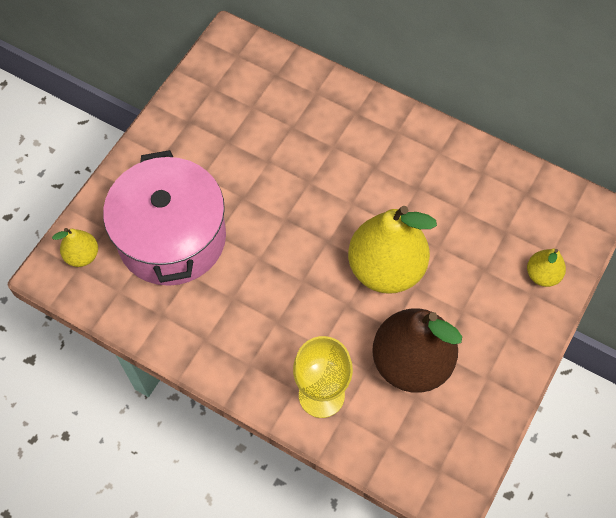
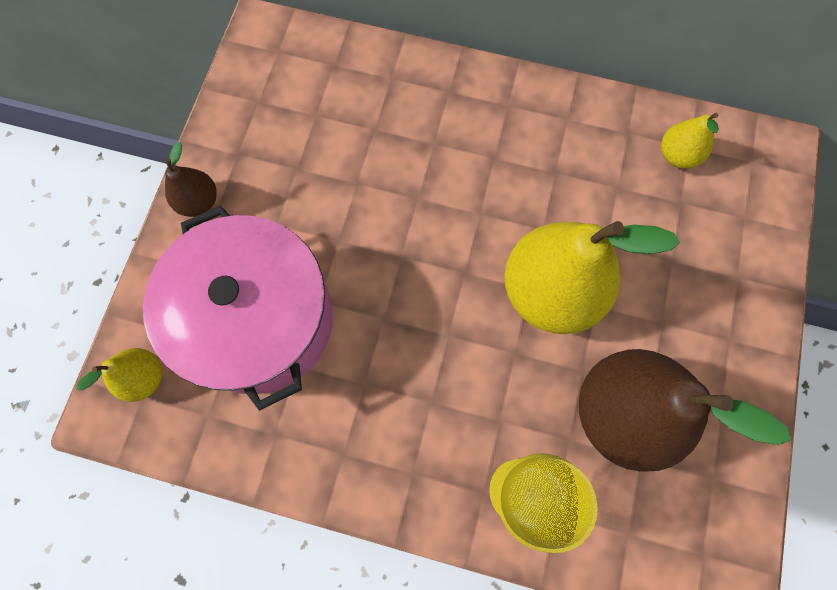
camera: 15 degrees left, 10 degrees up
(151, 148) = (199, 202): none -> brown pear
(542, 275) = (744, 249): yellow pear -> yellow pear (677, 155)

TASK DIRECTIONS – Everything in the material goes into the copy exactly, except the images.

YOUR RESPONSE –
camera: 15 degrees left, 10 degrees up
(151, 148) = (199, 202): none -> brown pear
(542, 275) = (744, 249): yellow pear -> yellow pear (677, 155)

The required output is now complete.